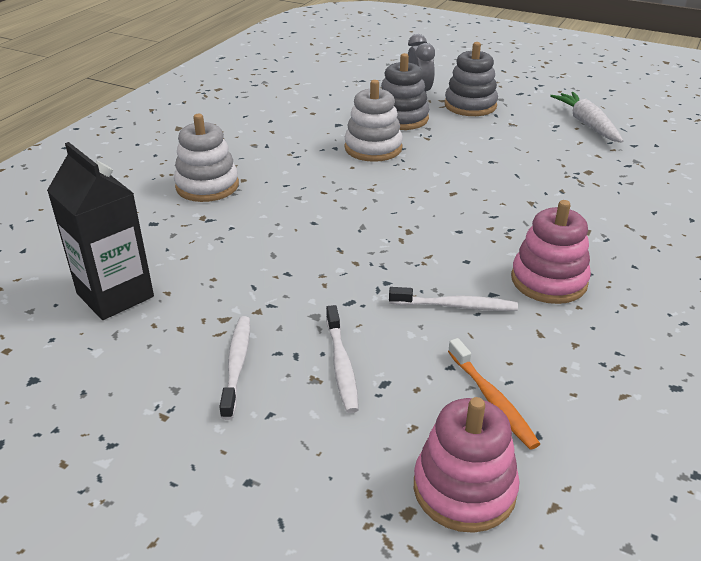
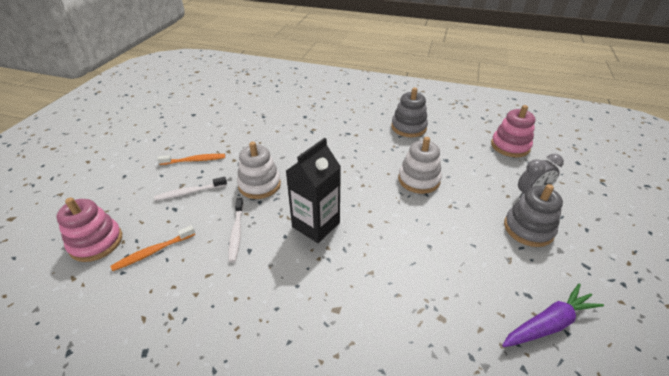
camera: 80 degrees right, 5 degrees up
(115, 295) = (245, 119): black carton -> black carton (316, 225)
(207, 186) = (344, 124): white stacking toy -> white stacking toy (259, 185)
(237, 365) = (194, 160): white toothbrush -> orange toothbrush
(401, 118) = (474, 189): grey stacking toy -> grey stacking toy (408, 127)
(548, 281) = (264, 281): pink stacking toy -> pink stacking toy (510, 146)
(587, 124) = (548, 323): white carrot -> purple carrot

● ● ● ● ●

The answer must be every line of the data that contains the word "stacking".

» EXERCISE ANSWER:
(207, 186) = (344, 124): white stacking toy -> white stacking toy (259, 185)
(401, 118) = (474, 189): grey stacking toy -> grey stacking toy (408, 127)
(548, 281) = (264, 281): pink stacking toy -> pink stacking toy (510, 146)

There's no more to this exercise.